→ **PROBLEM TO WORK ON**
Return only what runs from the line containing "none -> purple 1x2 brick [255,164,331,238]" through the last line of the entries below, exactly, omitting pictures.

→ **TASK INPUT**
┄┄┄┄┄┄

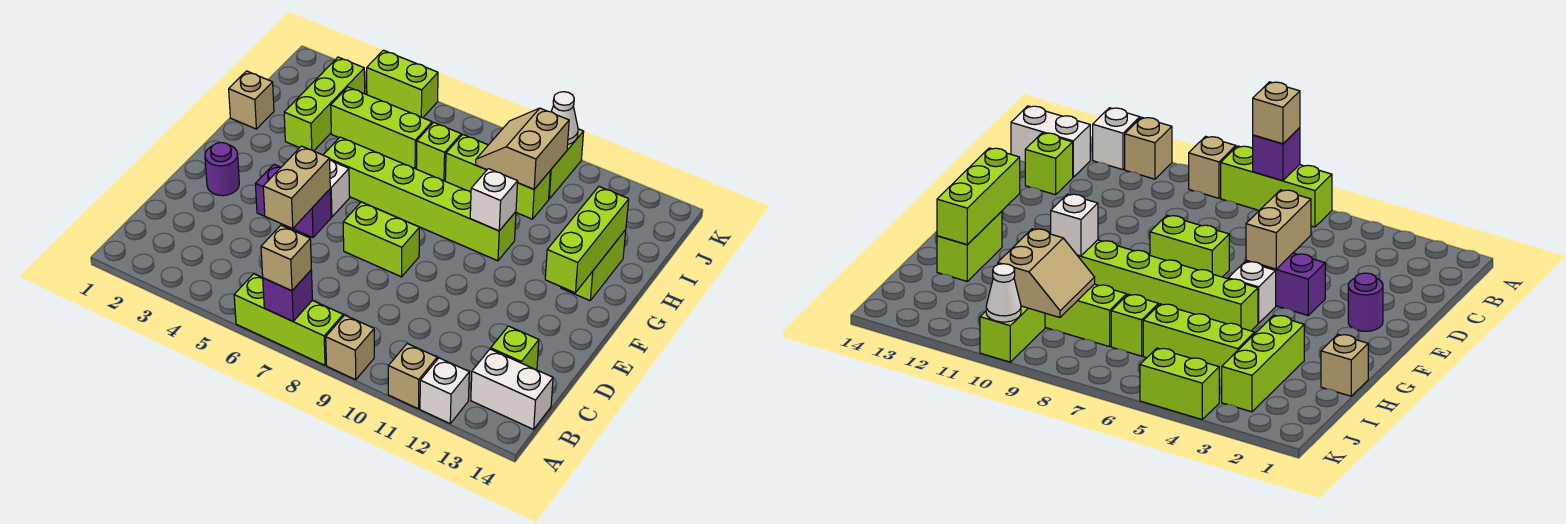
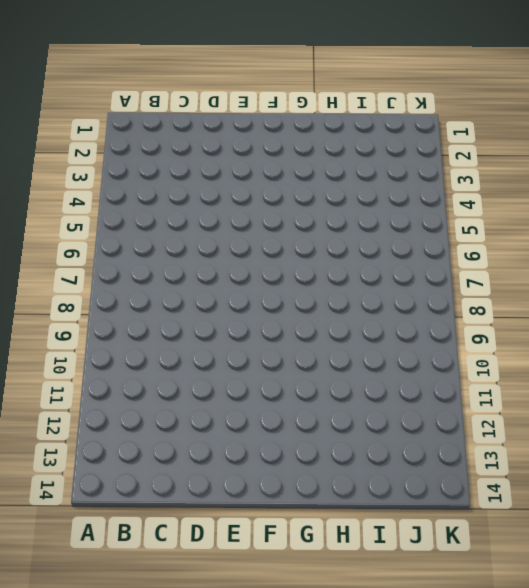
none -> lime 1x3 brick [234,274,343,365]
none -> tan 1x1 brick [326,315,374,380]
none -> tan 1x1 brick [388,344,437,409]

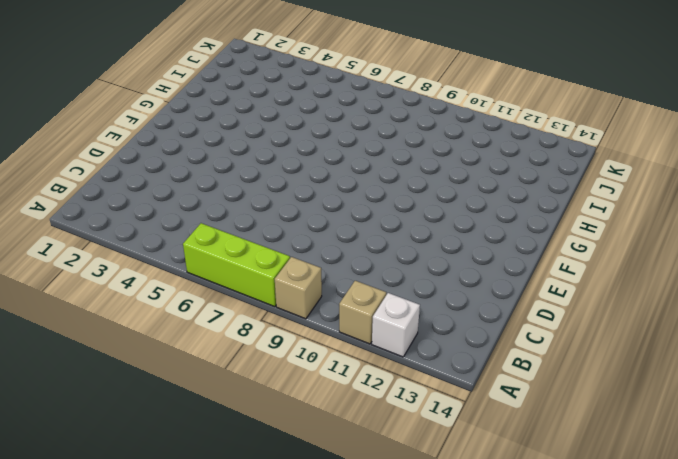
none -> white 1x2 brick [471,349,553,429]
none -> lime 1x1 brick [491,326,539,370]
none -> purple 1x1 round brick [205,143,239,196]

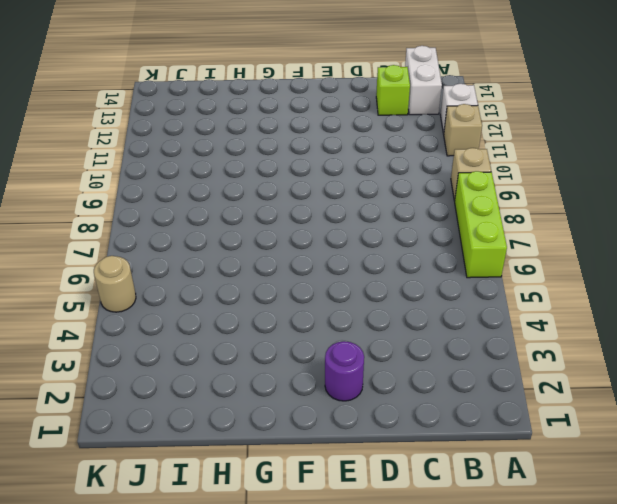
tan 1x1 round brick [94,256,136,312] -> lime 1x2 brick [367,50,438,118]
none -> purple 1x2 brick [255,164,331,238]
none -> lime 1x2 brick [343,202,419,277]
none -> white 1x1 brick [330,160,350,217]

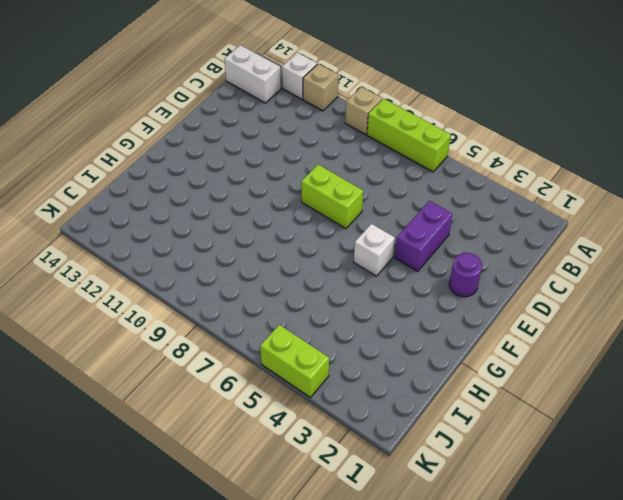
purple 1x2 brick [395,201,453,271] -> purple 1x2 brick turned to [255,164,331,238]
none -> lime 1x1 brick [491,326,539,370]
none -> lime 1x6 brick [323,137,516,261]
none -> lime 1x2 brick [561,230,626,301]

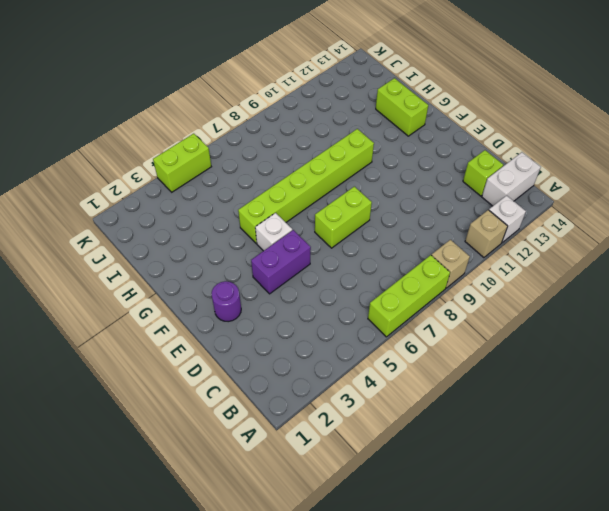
none -> tan 1x1 brick [229,71,274,129]
none -> lime 1x3 brick [284,57,365,151]
none -> lime 1x3 brick [331,87,432,169]

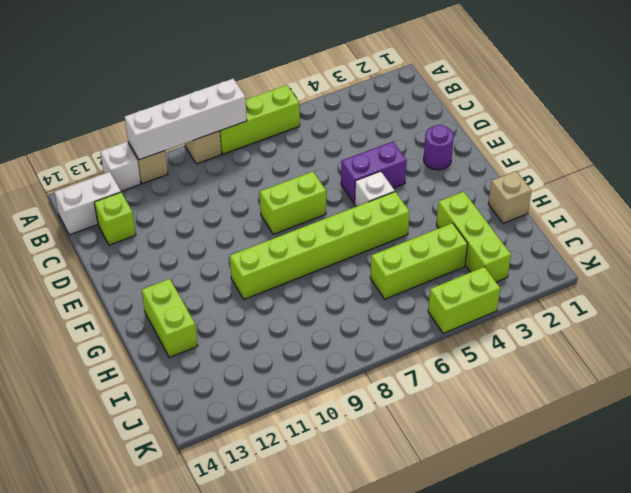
white 1x4 brick [125,79,247,160] -> none
none -> lime 1x1 brick [416,122,461,181]
none -> lime 1x3 brick [445,135,550,219]
none -> lime 1x2 brick [549,129,584,199]

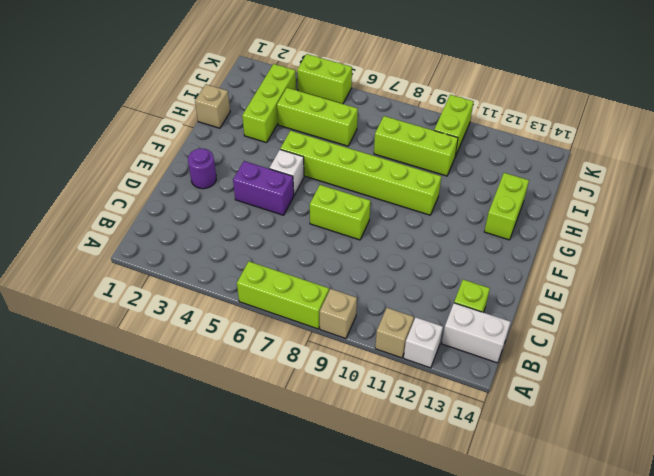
none -> lime 1x1 brick [416,122,461,181]
none -> purple 1x1 brick [263,270,312,321]
none -> tan 1x2 brick [263,146,330,229]

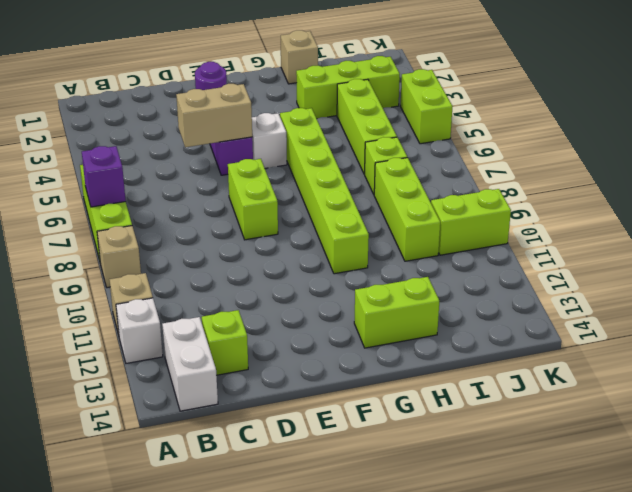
none -> lime 1x3 brick [545,187,629,293]
none -> white 1x1 brick [470,169,518,231]
none -> tan 2x2 slope [476,108,569,189]

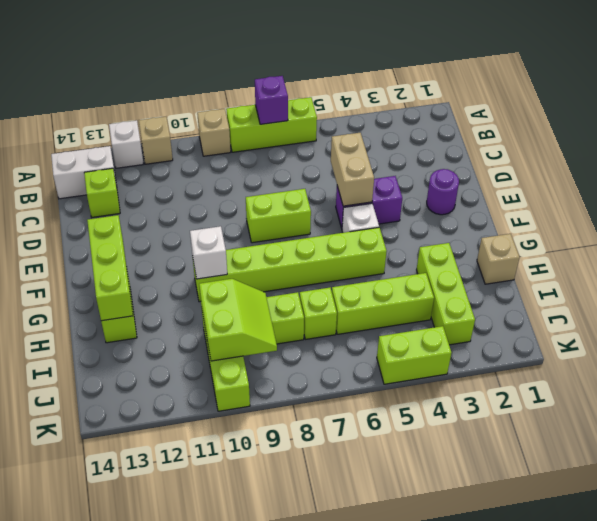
lime 2x2 slope [199,279,277,361] -> tan 2x2 slope [476,108,569,189]
none -> white 1x1 cone [551,92,578,144]
none -> tan 1x1 brick [261,225,311,291]

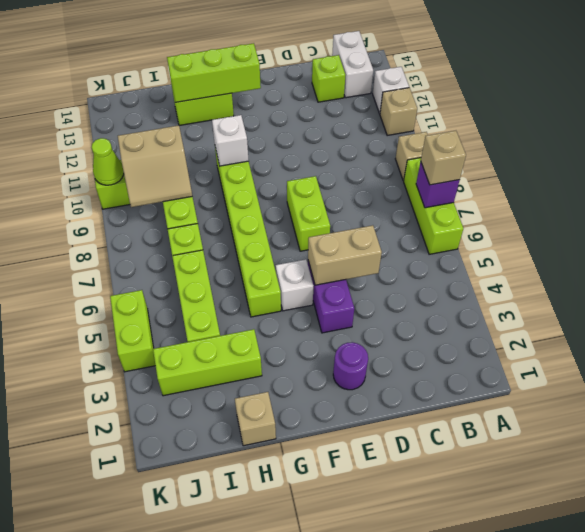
lime 1x1 cone [92,138,124,185] -> white 1x1 cone [551,92,578,144]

┄┄┄┄┄┄

→ **WRITTEN RESPONSE**
none -> purple 1x2 brick [255,164,331,238]
none -> lime 1x2 brick [343,202,419,277]
none -> white 1x1 brick [330,160,350,217]

purple 1x2 brick [395,201,453,271] -> purple 1x2 brick turned to [255,164,331,238]
none -> lime 1x1 brick [491,326,539,370]
none -> lime 1x6 brick [323,137,516,261]
none -> lime 1x2 brick [561,230,626,301]

none -> tan 1x1 brick [229,71,274,129]
none -> lime 1x3 brick [284,57,365,151]
none -> lime 1x3 brick [331,87,432,169]

white 1x4 brick [125,79,247,160] -> none
none -> lime 1x1 brick [416,122,461,181]
none -> lime 1x3 brick [445,135,550,219]
none -> lime 1x2 brick [549,129,584,199]

none -> lime 1x1 brick [416,122,461,181]
none -> purple 1x1 brick [263,270,312,321]
none -> tan 1x2 brick [263,146,330,229]

none -> lime 1x3 brick [545,187,629,293]
none -> white 1x1 brick [470,169,518,231]
none -> tan 2x2 slope [476,108,569,189]

lime 2x2 slope [199,279,277,361] -> tan 2x2 slope [476,108,569,189]
none -> white 1x1 cone [551,92,578,144]
none -> tan 1x1 brick [261,225,311,291]

lime 1x1 cone [92,138,124,185] -> white 1x1 cone [551,92,578,144]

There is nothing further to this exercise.